[Work to be completed]
Could you output every record below exactly, leaving out the pictures?

(Image comparison data)
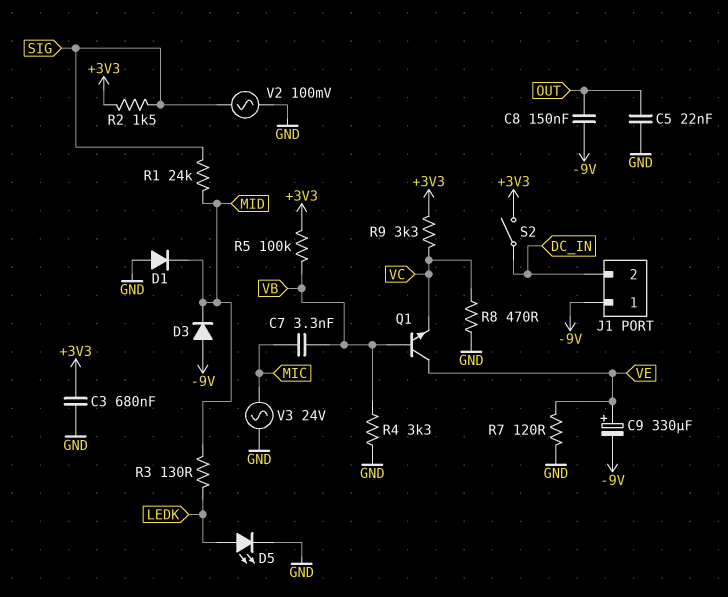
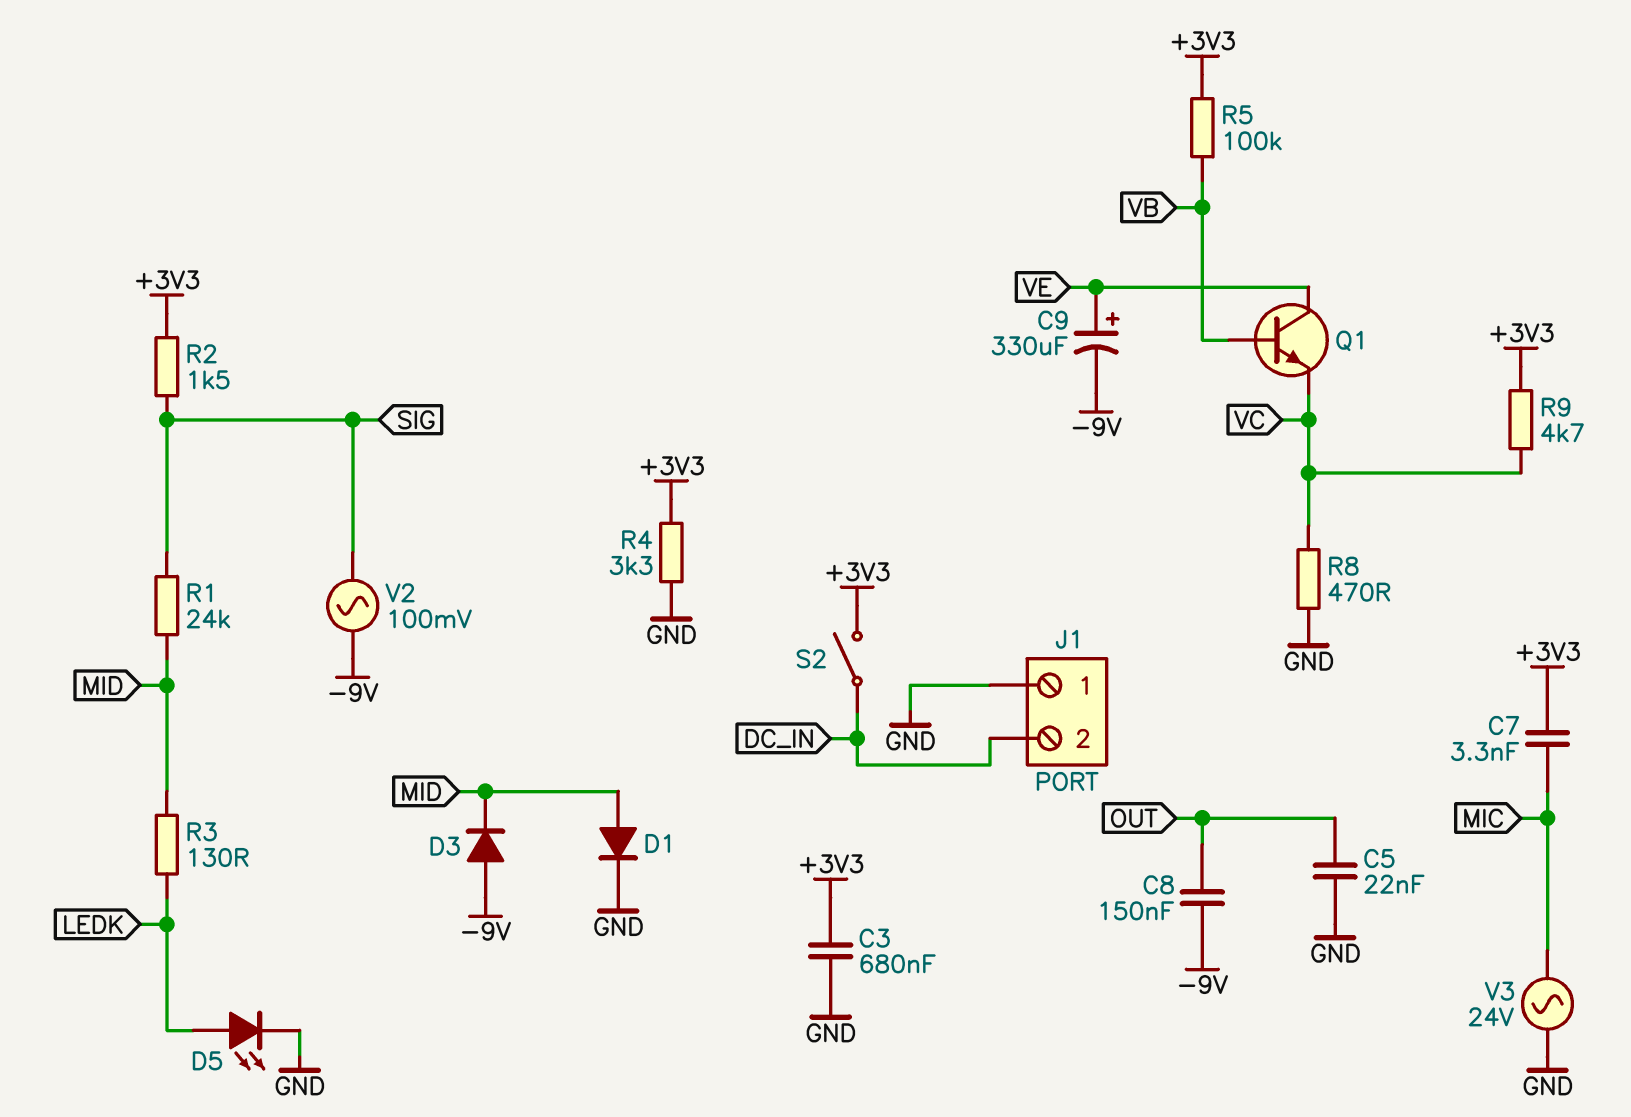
C7: 3.3nF (MIC, VB) -> 3.3nF (+3V3, MIC)
D1: diode (A GND, K MID) -> diode (A MID, K GND)
J1 pin 1: -9V -> GND
R4: 3.3k (GND, VB) -> 3.3k (+3V3, GND)
R7: 120 (GND, VE) -> none
R9: 3.3k (+3V3, VC) -> 4.7k (+3V3, VC)
V2: AC 100mV (GND, SIG) -> AC 100mV (-9V, SIG)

[Response]
C7: 3.3nF (MIC, VB) -> 3.3nF (+3V3, MIC)
D1: diode (A GND, K MID) -> diode (A MID, K GND)
J1 pin 1: -9V -> GND
R4: 3.3k (GND, VB) -> 3.3k (+3V3, GND)
R7: 120 (GND, VE) -> none
R9: 3.3k (+3V3, VC) -> 4.7k (+3V3, VC)
V2: AC 100mV (GND, SIG) -> AC 100mV (-9V, SIG)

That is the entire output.